Records excerpted from a collection
┌──

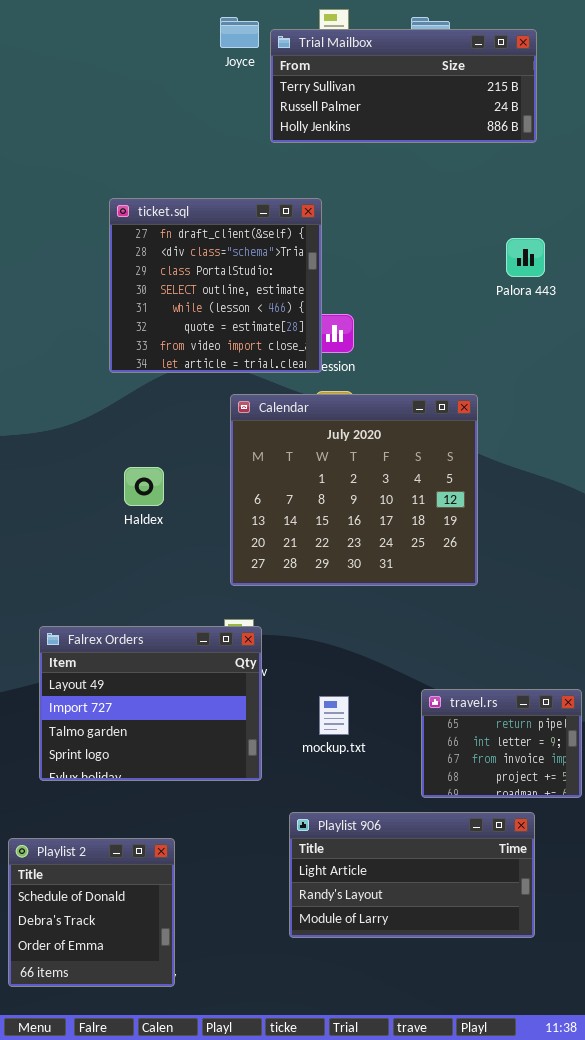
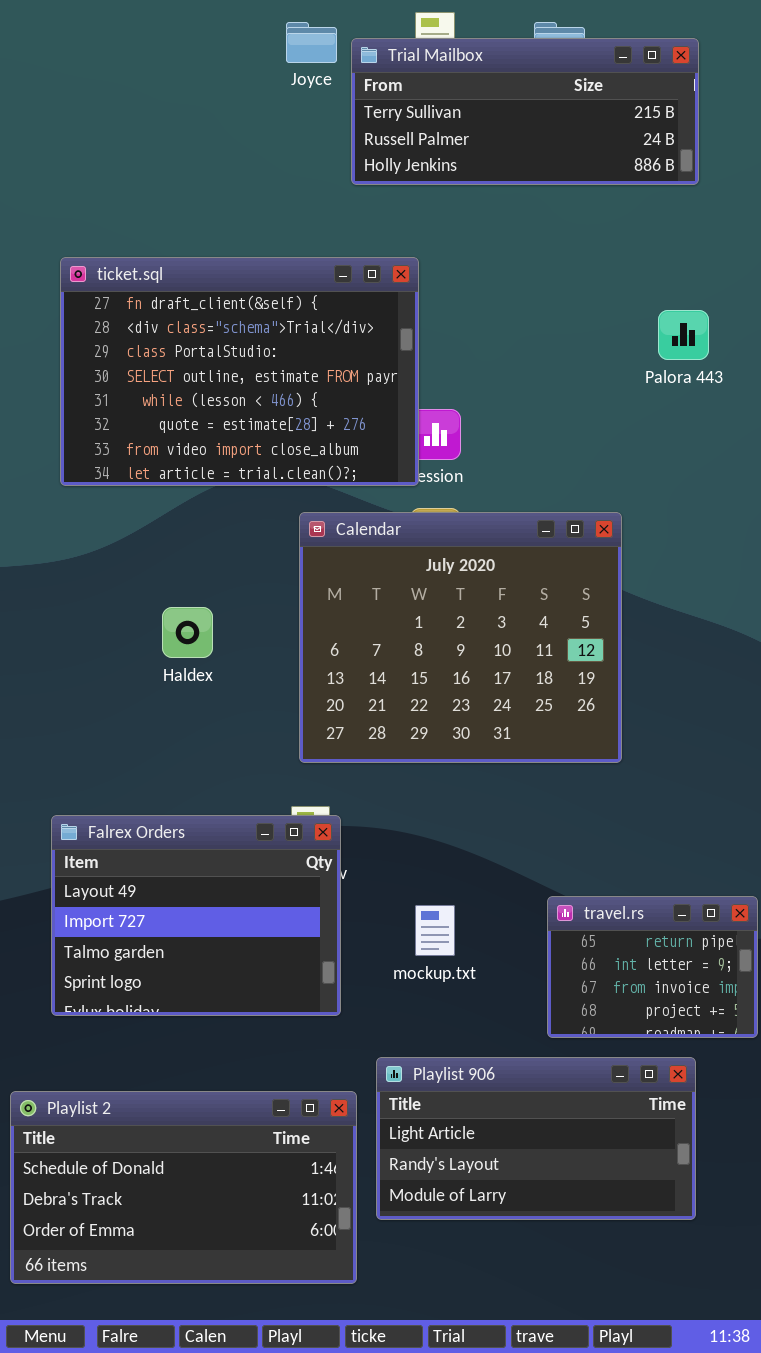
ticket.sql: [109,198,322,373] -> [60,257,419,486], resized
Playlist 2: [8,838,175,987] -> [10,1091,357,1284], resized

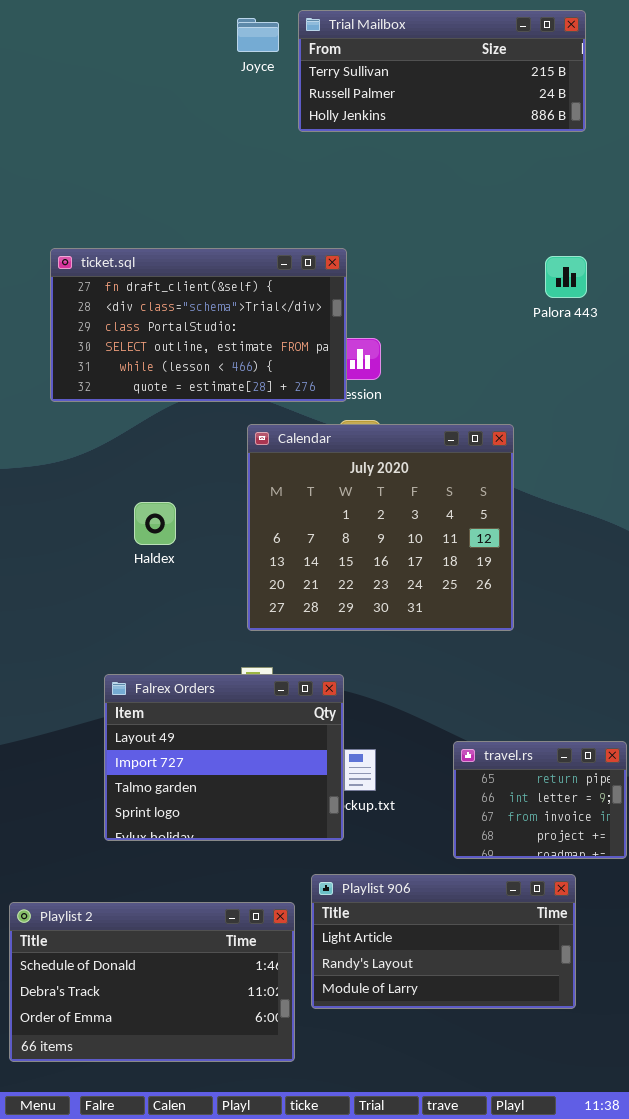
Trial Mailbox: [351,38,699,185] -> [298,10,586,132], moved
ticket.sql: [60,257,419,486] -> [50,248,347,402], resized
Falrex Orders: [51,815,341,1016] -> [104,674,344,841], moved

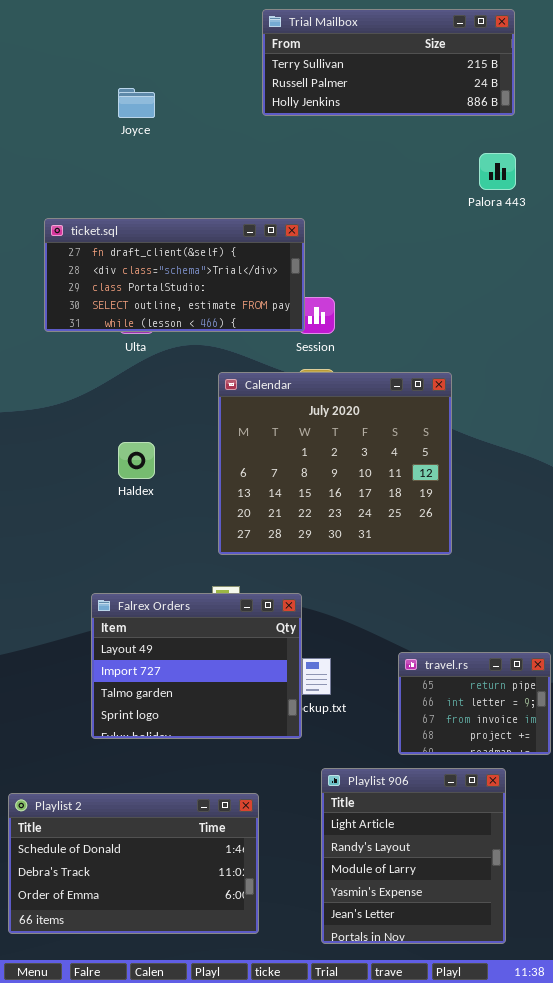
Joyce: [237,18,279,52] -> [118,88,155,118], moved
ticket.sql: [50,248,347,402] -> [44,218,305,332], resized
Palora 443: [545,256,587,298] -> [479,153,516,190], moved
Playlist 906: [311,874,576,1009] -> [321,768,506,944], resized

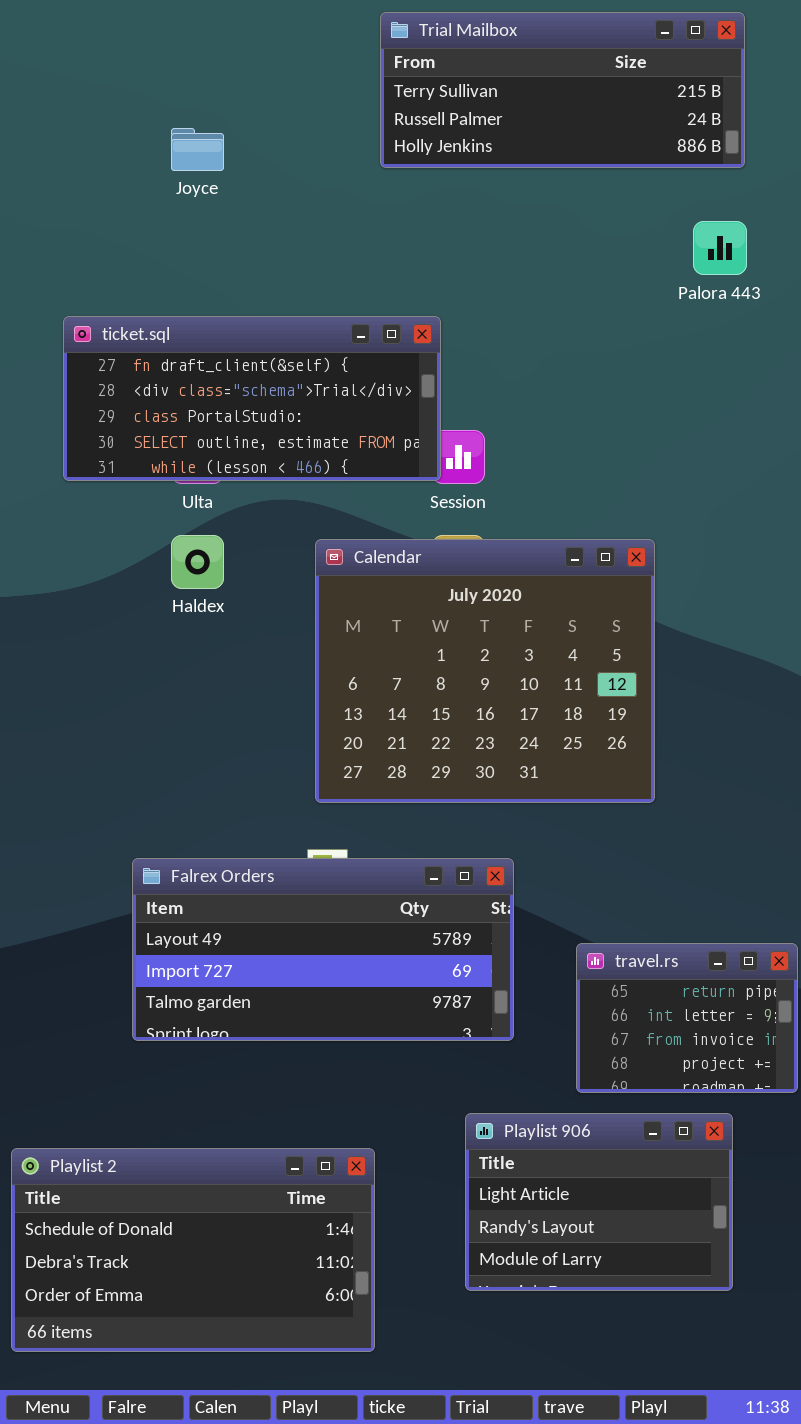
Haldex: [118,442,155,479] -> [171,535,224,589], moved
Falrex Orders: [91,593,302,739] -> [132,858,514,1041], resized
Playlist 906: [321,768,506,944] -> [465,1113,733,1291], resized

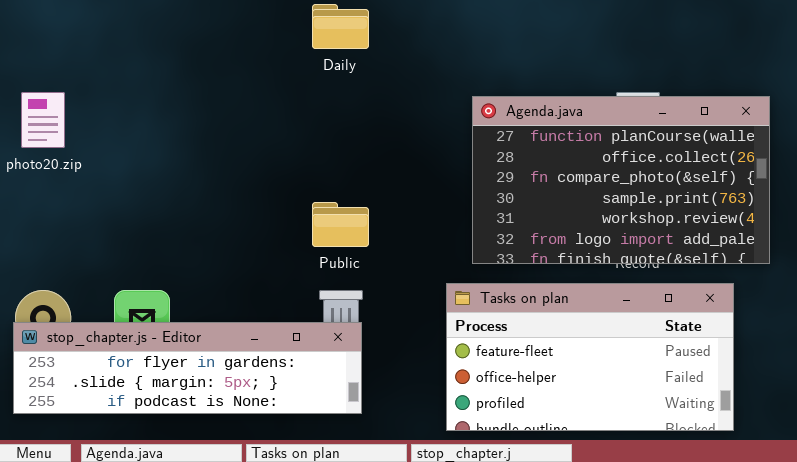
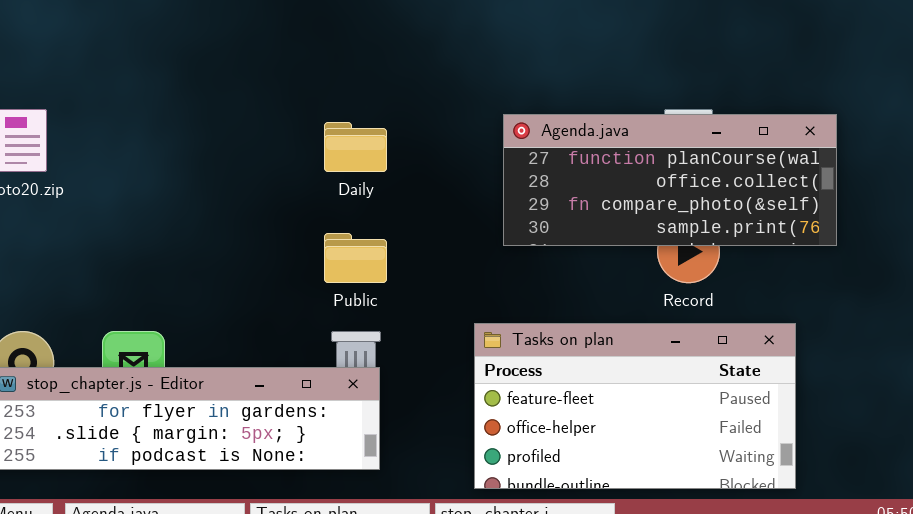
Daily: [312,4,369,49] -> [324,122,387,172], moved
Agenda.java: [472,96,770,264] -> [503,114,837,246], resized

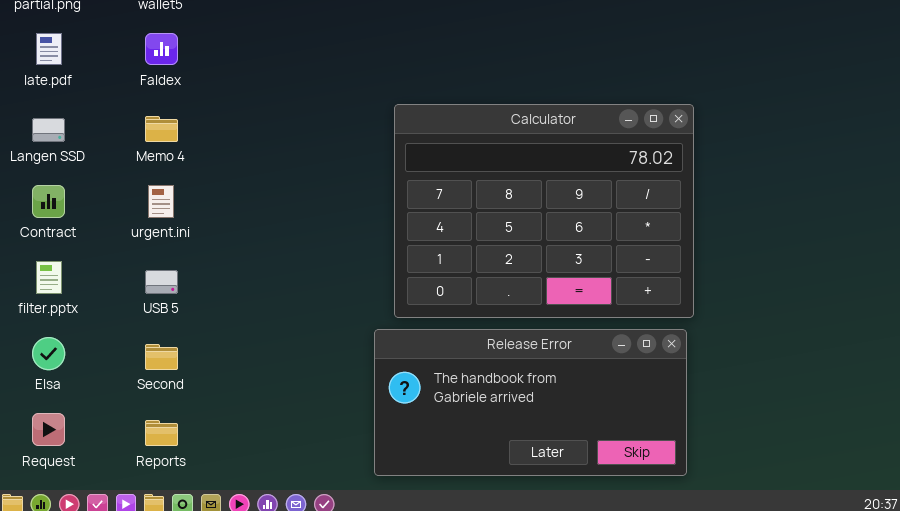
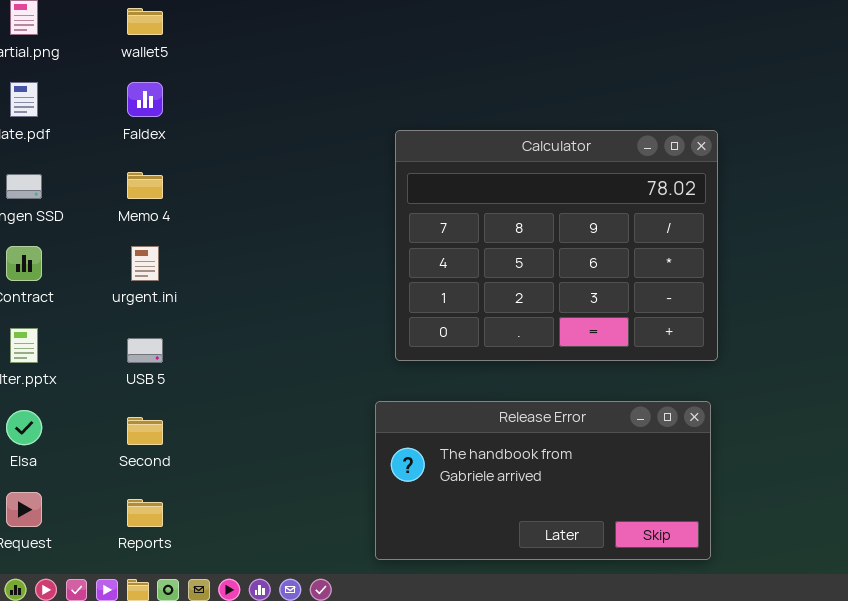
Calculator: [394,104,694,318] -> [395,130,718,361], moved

└──

Task to complete
Your reply should consist only of the lines running from the line with "Palora 443: [545,256,587,298]" to the end of the entries, both included, copied exactly and without any pictures.

Task result
Palora 443: [545,256,587,298] -> [479,153,516,190], moved
Playlist 906: [311,874,576,1009] -> [321,768,506,944], resized

Haldex: [118,442,155,479] -> [171,535,224,589], moved
Falrex Orders: [91,593,302,739] -> [132,858,514,1041], resized
Playlist 906: [321,768,506,944] -> [465,1113,733,1291], resized

Daily: [312,4,369,49] -> [324,122,387,172], moved
Agenda.java: [472,96,770,264] -> [503,114,837,246], resized

Calculator: [394,104,694,318] -> [395,130,718,361], moved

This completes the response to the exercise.